SUPPLIED ENTRIES:
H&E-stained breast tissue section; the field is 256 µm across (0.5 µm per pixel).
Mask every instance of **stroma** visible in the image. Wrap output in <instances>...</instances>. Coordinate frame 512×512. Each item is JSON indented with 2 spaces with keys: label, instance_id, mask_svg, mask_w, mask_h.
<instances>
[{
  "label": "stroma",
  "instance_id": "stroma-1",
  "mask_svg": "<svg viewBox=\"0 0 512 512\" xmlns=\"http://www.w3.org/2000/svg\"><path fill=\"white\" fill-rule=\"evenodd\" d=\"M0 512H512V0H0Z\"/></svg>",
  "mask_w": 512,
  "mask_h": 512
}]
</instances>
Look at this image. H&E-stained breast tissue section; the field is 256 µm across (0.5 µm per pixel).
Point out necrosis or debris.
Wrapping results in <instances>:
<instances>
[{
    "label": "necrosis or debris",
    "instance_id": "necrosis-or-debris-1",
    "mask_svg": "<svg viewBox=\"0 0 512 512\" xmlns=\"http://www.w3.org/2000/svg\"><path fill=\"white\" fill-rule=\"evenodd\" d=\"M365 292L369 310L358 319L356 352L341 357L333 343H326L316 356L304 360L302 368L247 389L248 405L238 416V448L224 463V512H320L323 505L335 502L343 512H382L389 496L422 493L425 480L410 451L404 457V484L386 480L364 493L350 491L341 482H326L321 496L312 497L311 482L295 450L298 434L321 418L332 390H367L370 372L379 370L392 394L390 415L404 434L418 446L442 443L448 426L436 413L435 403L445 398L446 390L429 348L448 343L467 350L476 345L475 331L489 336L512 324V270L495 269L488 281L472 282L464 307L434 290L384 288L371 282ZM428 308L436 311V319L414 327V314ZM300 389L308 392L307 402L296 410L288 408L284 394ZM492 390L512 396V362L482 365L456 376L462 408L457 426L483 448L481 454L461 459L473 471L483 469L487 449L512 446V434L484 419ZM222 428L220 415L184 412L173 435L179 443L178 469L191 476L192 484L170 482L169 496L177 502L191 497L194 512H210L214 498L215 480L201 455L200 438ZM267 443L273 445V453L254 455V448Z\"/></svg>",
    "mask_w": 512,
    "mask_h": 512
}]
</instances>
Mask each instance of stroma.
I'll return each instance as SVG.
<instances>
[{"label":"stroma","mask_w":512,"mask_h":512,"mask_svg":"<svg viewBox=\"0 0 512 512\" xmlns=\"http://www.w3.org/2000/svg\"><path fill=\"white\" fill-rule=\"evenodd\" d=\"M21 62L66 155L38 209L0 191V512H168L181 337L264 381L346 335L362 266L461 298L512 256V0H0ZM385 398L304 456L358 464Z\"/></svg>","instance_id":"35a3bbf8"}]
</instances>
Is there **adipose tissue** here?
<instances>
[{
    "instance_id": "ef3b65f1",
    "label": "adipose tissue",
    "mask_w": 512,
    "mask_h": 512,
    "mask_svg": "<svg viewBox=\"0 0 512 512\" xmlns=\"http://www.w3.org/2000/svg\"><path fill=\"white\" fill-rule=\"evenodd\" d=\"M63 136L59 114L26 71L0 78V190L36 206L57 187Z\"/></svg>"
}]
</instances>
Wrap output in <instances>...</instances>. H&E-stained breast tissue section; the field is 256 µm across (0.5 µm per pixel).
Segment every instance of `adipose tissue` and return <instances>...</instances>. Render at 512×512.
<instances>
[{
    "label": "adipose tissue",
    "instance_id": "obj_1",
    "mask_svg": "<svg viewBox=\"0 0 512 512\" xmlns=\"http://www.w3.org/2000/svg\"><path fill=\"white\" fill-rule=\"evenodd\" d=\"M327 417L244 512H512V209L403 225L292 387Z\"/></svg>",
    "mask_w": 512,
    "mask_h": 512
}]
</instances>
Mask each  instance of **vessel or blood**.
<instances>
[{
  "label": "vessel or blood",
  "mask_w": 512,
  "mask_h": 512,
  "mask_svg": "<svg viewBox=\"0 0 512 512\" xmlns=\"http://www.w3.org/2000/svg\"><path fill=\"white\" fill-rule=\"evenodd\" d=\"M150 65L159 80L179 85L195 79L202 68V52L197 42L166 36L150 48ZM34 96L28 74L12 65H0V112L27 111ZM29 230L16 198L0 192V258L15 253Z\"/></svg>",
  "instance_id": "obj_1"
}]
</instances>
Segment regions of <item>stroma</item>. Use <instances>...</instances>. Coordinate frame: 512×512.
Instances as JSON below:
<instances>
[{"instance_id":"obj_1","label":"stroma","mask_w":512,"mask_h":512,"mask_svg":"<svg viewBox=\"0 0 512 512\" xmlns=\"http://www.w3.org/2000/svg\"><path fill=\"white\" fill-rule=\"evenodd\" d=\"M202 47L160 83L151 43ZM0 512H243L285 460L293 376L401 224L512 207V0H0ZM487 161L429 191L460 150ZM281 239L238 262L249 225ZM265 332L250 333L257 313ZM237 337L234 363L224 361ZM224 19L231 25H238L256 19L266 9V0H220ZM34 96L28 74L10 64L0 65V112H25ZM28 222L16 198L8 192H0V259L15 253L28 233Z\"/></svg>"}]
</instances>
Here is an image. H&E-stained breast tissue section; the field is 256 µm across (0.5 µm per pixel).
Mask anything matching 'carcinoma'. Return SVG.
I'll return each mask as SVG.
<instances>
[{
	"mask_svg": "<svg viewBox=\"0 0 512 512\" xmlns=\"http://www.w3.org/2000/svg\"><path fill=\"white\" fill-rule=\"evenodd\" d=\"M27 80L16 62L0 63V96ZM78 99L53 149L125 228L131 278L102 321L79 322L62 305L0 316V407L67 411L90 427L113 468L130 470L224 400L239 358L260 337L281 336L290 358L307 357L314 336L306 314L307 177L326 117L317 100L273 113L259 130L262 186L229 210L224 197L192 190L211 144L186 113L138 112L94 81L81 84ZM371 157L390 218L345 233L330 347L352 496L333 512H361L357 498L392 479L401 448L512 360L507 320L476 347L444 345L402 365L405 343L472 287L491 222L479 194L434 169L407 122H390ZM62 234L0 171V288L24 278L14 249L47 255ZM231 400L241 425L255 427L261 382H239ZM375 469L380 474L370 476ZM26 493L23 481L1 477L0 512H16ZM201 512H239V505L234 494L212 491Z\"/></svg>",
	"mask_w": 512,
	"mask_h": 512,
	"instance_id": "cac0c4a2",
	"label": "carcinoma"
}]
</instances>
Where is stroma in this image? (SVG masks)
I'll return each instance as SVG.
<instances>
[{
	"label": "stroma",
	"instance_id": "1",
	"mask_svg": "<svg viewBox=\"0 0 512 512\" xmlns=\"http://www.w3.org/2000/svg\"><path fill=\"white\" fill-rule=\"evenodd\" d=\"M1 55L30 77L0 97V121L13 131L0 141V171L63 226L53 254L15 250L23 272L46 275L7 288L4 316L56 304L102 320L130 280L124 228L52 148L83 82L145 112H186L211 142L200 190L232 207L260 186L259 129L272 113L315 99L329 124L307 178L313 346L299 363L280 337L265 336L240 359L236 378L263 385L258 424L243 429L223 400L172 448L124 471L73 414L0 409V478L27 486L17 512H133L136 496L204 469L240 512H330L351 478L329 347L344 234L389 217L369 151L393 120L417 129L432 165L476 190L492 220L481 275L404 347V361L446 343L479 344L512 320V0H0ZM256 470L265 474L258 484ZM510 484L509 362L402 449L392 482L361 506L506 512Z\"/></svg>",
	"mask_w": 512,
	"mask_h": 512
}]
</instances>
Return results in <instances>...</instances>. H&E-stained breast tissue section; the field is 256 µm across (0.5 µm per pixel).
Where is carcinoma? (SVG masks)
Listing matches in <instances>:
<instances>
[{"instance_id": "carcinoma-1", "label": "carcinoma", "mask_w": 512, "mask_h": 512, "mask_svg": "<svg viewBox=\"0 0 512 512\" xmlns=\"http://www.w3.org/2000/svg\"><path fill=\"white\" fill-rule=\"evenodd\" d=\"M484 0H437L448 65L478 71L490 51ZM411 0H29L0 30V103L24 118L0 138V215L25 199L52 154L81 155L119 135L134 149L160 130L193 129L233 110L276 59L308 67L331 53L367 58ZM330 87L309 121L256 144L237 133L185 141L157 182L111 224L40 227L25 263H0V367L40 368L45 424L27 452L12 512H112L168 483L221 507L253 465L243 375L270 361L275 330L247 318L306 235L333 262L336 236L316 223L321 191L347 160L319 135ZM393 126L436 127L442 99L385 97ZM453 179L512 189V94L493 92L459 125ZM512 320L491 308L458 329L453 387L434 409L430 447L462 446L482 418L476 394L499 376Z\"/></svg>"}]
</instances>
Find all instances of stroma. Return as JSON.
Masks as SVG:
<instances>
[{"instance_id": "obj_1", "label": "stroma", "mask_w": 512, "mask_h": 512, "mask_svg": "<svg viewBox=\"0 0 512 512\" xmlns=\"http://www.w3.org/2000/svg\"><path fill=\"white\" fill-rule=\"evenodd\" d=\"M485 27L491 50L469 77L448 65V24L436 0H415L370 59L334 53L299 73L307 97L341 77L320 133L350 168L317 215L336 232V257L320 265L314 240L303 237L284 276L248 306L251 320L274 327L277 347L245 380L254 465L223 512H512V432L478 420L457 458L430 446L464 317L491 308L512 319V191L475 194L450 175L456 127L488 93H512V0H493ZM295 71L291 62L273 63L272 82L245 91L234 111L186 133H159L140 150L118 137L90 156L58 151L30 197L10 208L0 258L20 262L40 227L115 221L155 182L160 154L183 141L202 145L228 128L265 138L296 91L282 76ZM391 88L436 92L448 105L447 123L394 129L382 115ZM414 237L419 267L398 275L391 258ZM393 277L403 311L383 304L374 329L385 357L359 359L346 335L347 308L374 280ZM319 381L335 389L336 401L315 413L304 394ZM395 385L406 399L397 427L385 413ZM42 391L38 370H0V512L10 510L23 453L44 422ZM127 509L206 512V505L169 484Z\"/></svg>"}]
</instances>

PROBLEM REQUIREMENTS:
Take the lines from the start of the records through the line holding "Look at this", both included, and please print them exactly, with nothing else.

TASK RESPONSE:
H&E-stained breast tissue section; the field is 256 µm across (0.5 µm per pixel).
Mask every instance of **stroma** visible in the image. Wrap output in <instances>...</instances>. Coordinate frame 512×512. Each item is JSON indented with 2 spaces with keys: label, instance_id, mask_svg, mask_w, mask_h.
<instances>
[{
  "label": "stroma",
  "instance_id": "stroma-1",
  "mask_svg": "<svg viewBox=\"0 0 512 512\" xmlns=\"http://www.w3.org/2000/svg\"><path fill=\"white\" fill-rule=\"evenodd\" d=\"M0 512H512V0H0Z\"/></svg>",
  "mask_w": 512,
  "mask_h": 512
}]
</instances>
Look at this image. H&E-stained breast tissue section; the field is 256 µm across (0.5 µm per pixel).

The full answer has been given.